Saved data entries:

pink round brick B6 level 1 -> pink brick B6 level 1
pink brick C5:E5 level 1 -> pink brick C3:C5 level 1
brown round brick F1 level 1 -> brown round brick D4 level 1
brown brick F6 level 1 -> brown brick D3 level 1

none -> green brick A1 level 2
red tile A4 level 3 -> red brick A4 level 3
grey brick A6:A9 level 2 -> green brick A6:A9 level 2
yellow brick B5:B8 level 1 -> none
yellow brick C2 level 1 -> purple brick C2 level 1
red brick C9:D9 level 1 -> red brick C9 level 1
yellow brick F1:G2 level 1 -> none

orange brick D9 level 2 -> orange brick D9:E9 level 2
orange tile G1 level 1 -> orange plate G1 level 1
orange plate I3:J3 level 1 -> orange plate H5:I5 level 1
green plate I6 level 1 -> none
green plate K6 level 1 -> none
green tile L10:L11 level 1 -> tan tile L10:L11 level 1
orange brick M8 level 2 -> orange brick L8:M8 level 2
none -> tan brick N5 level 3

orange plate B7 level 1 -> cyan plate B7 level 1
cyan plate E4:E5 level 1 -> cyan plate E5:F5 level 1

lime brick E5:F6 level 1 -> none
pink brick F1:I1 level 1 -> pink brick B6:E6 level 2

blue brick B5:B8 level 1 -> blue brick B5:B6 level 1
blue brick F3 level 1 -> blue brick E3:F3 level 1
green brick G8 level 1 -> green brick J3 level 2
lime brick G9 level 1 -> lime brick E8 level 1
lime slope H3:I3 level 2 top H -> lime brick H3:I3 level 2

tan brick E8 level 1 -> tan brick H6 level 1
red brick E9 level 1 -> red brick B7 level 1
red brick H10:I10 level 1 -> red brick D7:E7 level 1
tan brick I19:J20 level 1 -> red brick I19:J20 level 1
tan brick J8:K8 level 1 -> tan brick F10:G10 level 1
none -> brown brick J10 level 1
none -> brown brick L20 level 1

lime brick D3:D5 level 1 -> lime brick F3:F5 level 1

(What you will do) In the entries above, please find the line with "red tile A4 level 3 -> red brick A4 level 3" and the line with "red brick C9:D9", then write out exactly those two lines and every line between them, and nothing more.

(Exercise response)
red tile A4 level 3 -> red brick A4 level 3
grey brick A6:A9 level 2 -> green brick A6:A9 level 2
yellow brick B5:B8 level 1 -> none
yellow brick C2 level 1 -> purple brick C2 level 1
red brick C9:D9 level 1 -> red brick C9 level 1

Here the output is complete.